TASK ITEM: Write out the records in full and without alteration, setting aside their pictures.

Content starts

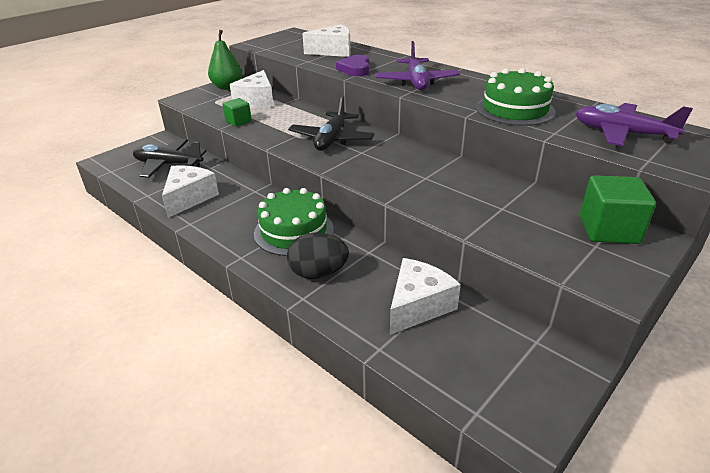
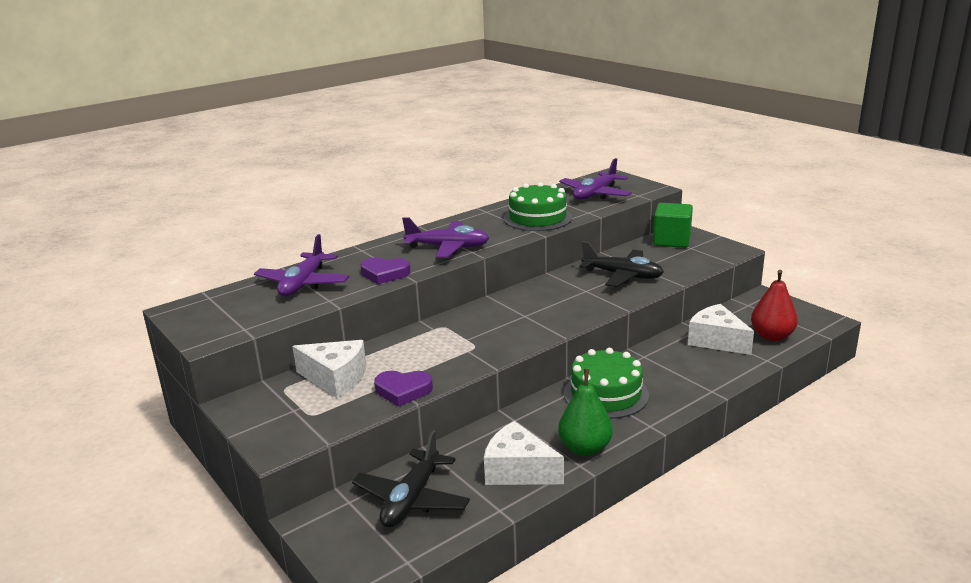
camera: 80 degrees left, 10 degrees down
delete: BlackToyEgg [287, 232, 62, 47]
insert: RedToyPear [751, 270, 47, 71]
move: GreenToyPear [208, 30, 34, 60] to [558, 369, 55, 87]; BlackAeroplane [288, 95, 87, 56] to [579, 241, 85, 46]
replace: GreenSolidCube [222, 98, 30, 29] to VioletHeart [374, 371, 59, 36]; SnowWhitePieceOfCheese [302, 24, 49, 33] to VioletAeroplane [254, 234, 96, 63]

Content ends

SOLUTION:
camera: 80 degrees left, 10 degrees down
delete: BlackToyEgg [287, 232, 62, 47]
insert: RedToyPear [751, 270, 47, 71]
move: GreenToyPear [208, 30, 34, 60] to [558, 369, 55, 87]; BlackAeroplane [288, 95, 87, 56] to [579, 241, 85, 46]
replace: GreenSolidCube [222, 98, 30, 29] to VioletHeart [374, 371, 59, 36]; SnowWhitePieceOfCheese [302, 24, 49, 33] to VioletAeroplane [254, 234, 96, 63]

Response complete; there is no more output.